==== Study material ====
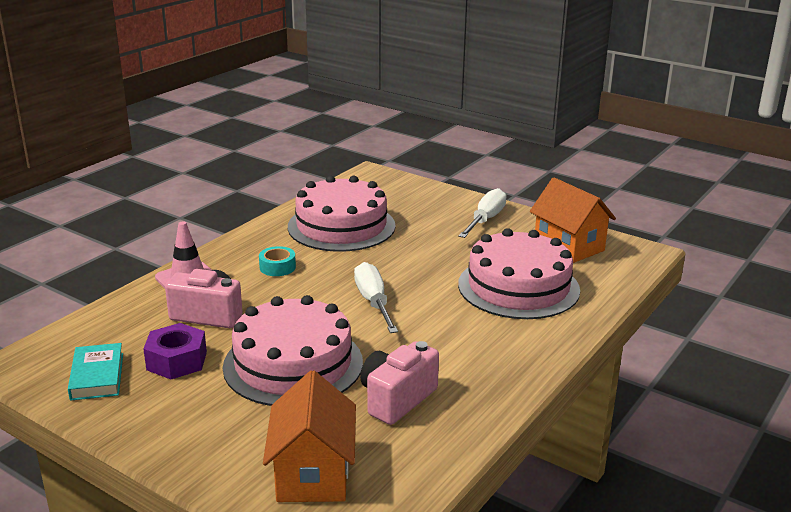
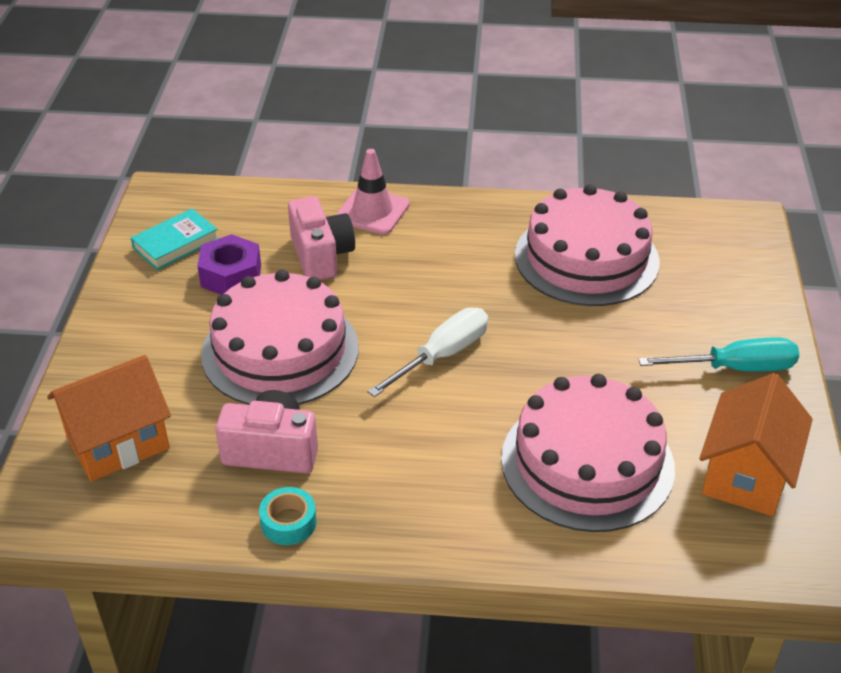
camera: 60 degrees right, 15 degrees up
(277, 267) = (450, 255): turquoise tape -> turquoise tape (288, 522)
(485, 220) = (735, 368): white screwdriver -> turquoise screwdriver

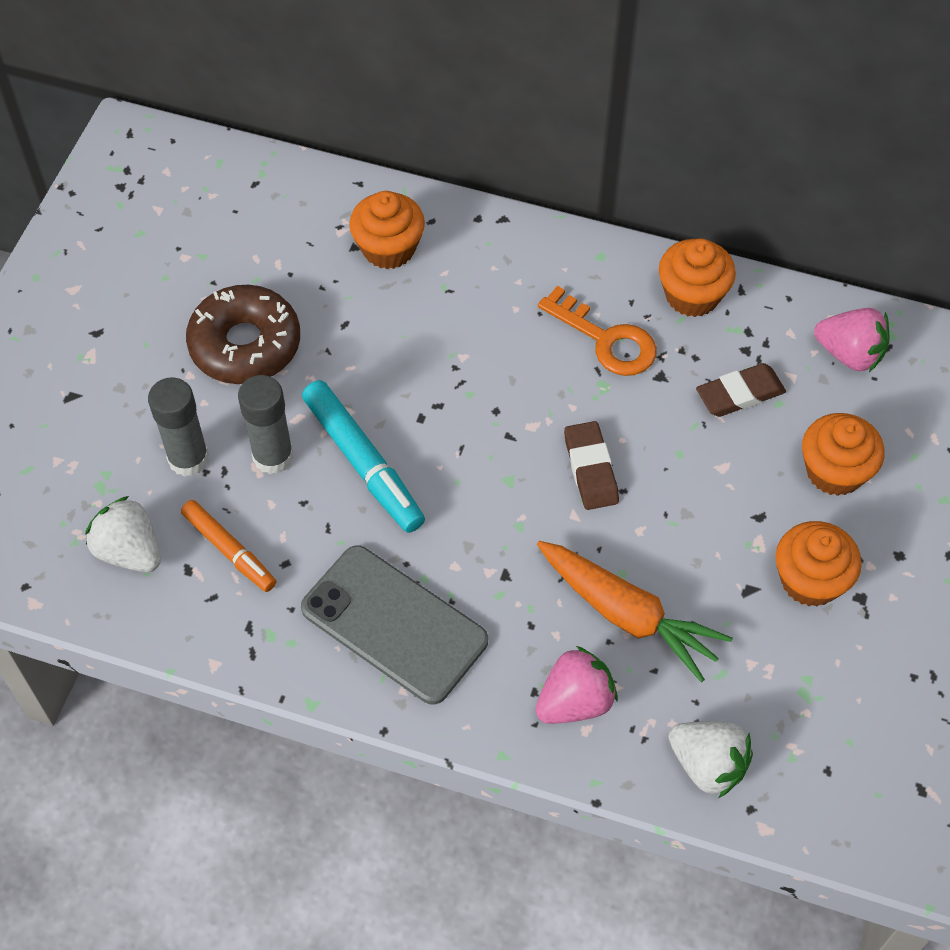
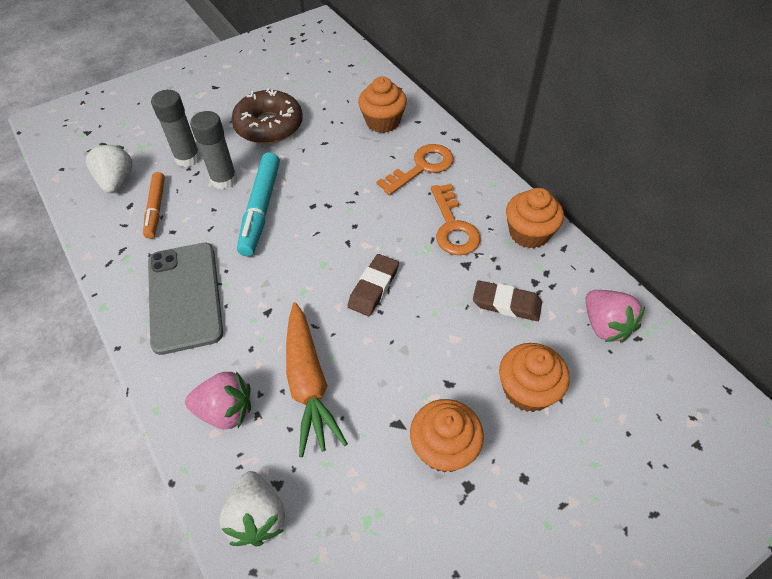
camera: 40 degrees right, 5 degrees down
(499, 284) = (422, 167): none -> orange key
====
**What you have to do**
Pictures are to be left out; all other data must be returned exactly.

**Task output**
camera: 60 degrees right, 15 degrees up
(277, 267) = (450, 255): turquoise tape -> turquoise tape (288, 522)
(485, 220) = (735, 368): white screwdriver -> turquoise screwdriver

camera: 40 degrees right, 5 degrees down
(499, 284) = (422, 167): none -> orange key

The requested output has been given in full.